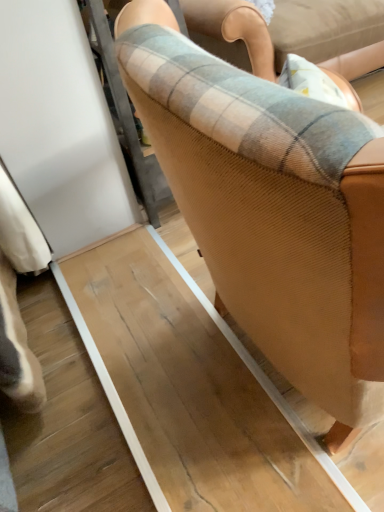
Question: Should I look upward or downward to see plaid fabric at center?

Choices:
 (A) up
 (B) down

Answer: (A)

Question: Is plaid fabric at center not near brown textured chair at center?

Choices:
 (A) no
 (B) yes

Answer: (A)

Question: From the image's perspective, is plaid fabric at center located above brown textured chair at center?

---

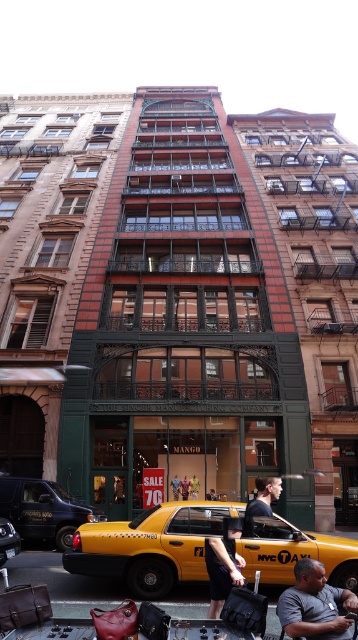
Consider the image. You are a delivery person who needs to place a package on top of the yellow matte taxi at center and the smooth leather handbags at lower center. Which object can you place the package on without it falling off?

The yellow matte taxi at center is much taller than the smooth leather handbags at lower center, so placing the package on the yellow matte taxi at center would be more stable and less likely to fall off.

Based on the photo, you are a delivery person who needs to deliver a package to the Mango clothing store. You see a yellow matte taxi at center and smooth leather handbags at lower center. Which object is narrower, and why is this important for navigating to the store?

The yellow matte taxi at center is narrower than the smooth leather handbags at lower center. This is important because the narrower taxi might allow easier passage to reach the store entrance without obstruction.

==

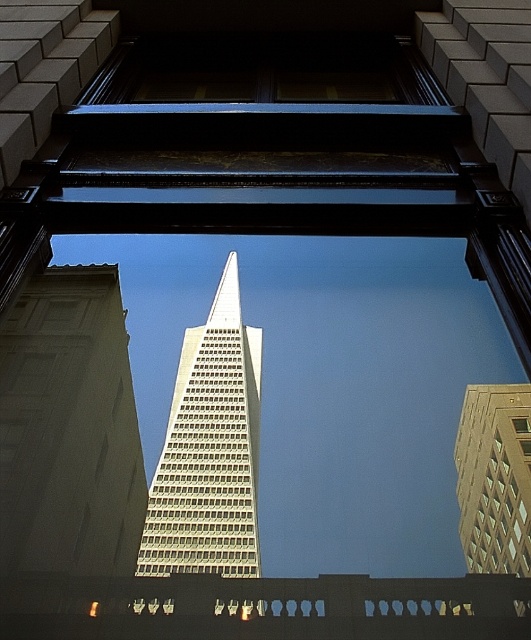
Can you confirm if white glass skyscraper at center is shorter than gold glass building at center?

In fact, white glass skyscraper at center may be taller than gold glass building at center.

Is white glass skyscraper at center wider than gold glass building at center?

TASK PROMPT:
Copy out, in full, every line above that contains the word "narrower".

OUTPUT FOR THIS TASK:
Based on the photo, you are a delivery person who needs to deliver a package to the Mango clothing store. You see a yellow matte taxi at center and smooth leather handbags at lower center. Which object is narrower, and why is this important for navigating to the store?
The yellow matte taxi at center is narrower than the smooth leather handbags at lower center. This is important because the narrower taxi might allow easier passage to reach the store entrance without obstruction.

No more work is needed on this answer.